Assigned task: In the data below, find each line containing the string "orange" and return it.

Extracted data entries
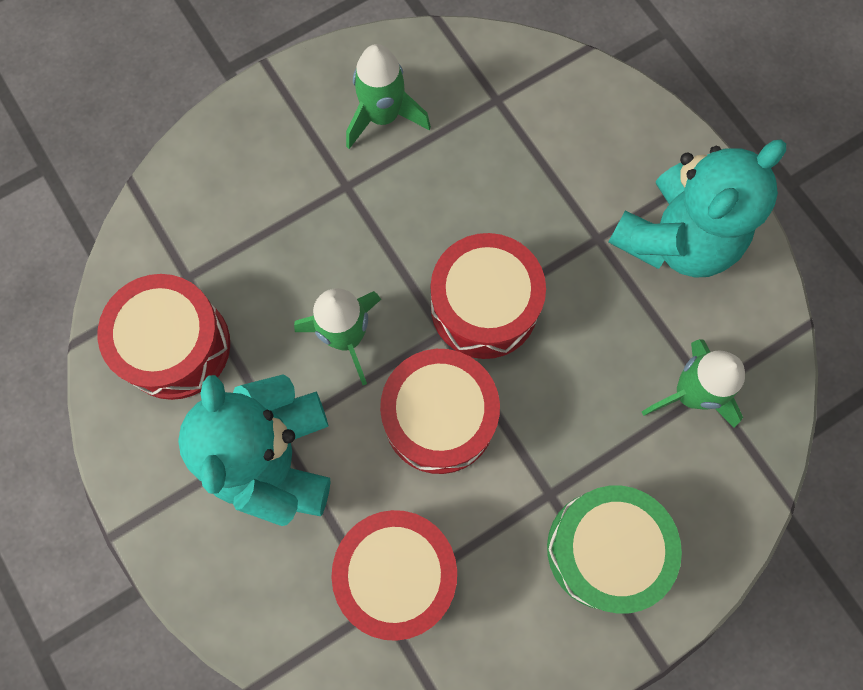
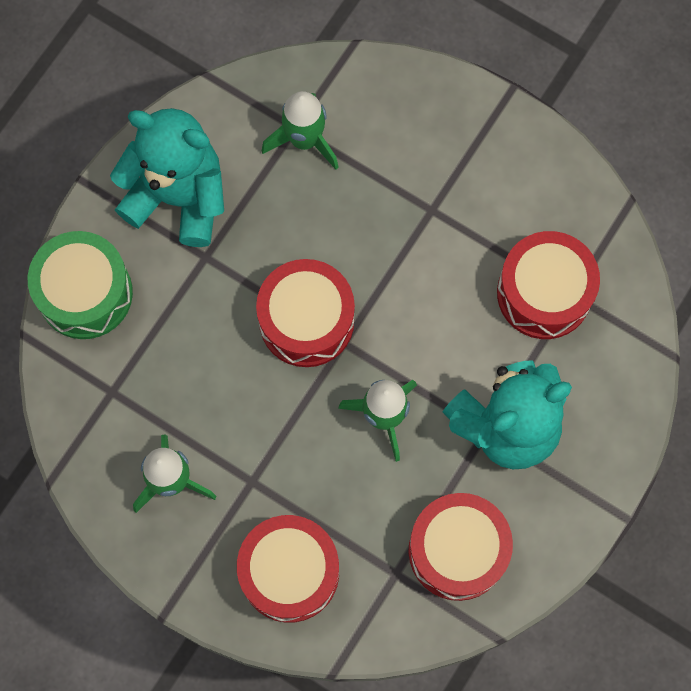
camera: 115 degrees left, 0 degrees up
(439, 418) = (413, 315): red drum -> red drum (289, 572)
(604, 549) = (452, 156): green drum -> green drum (85, 293)

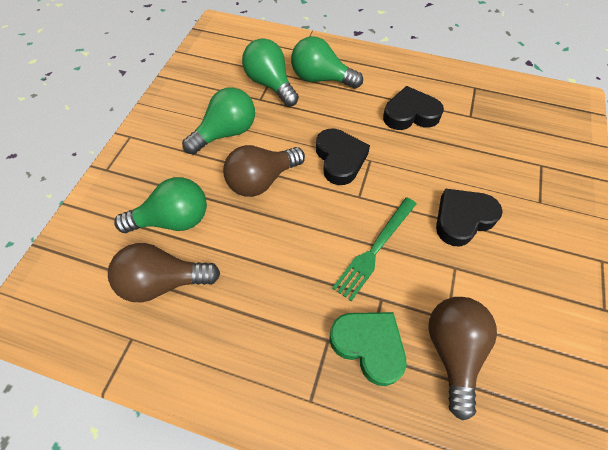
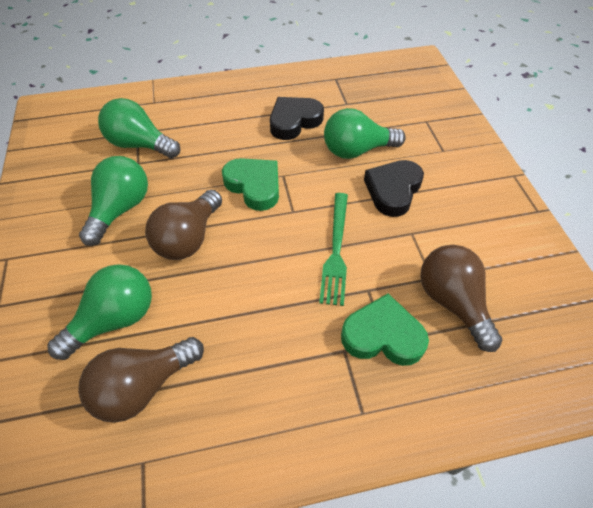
camera: 30 degrees left, 5 degrees down
(321, 79) = (190, 121): green light bulb -> green light bulb (357, 150)
(340, 159) = (254, 186): black heart -> green heart

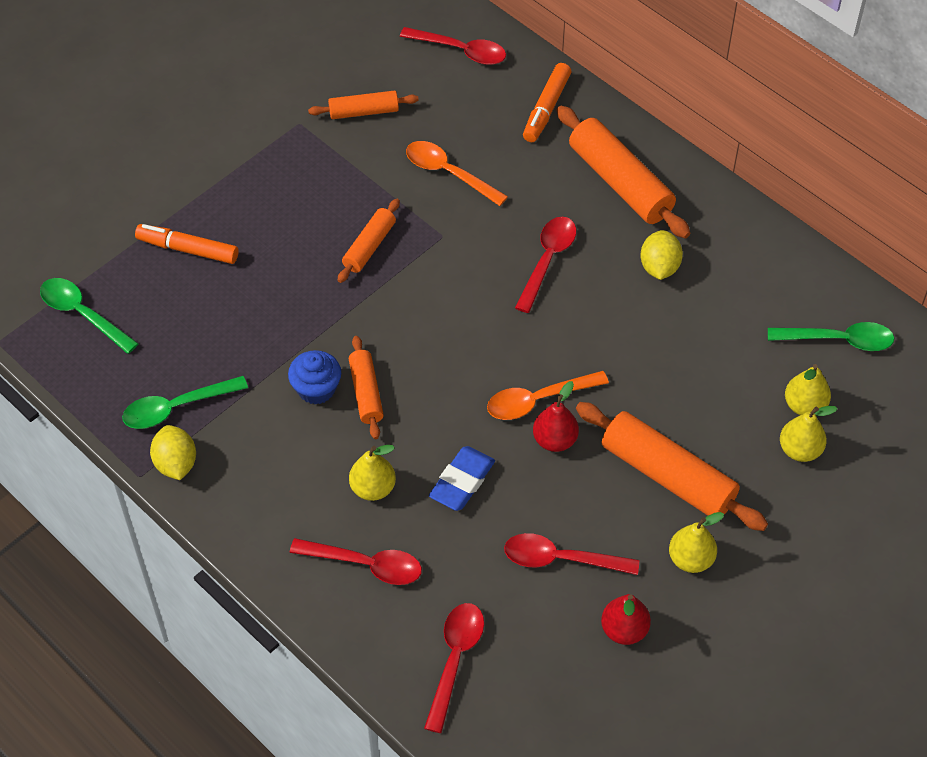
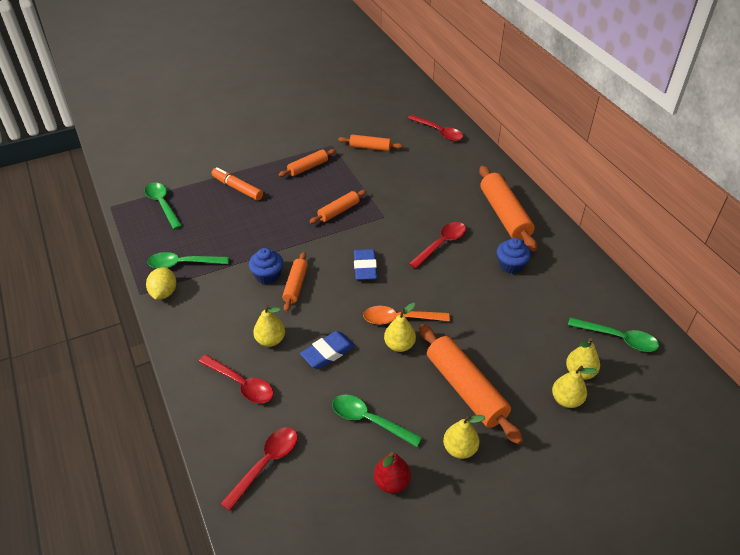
camera: 20 degrees right, 10 degrees down
(282, 178) = (308, 167): none -> orange rolling pin
(449, 173) = (403, 187): orange spoon -> none
(453, 333) = (365, 267): none -> blue eraser
(546, 108) = (476, 169): orange marker -> none
(555, 440) = (399, 345): red pear -> yellow pear
(561, 559) = (369, 420): red spoon -> green spoon
(659, 267) = (511, 265): yellow lemon -> blue cupcake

Result:
(282, 178) = (308, 167): none -> orange rolling pin
(449, 173) = (403, 187): orange spoon -> none
(546, 108) = (476, 169): orange marker -> none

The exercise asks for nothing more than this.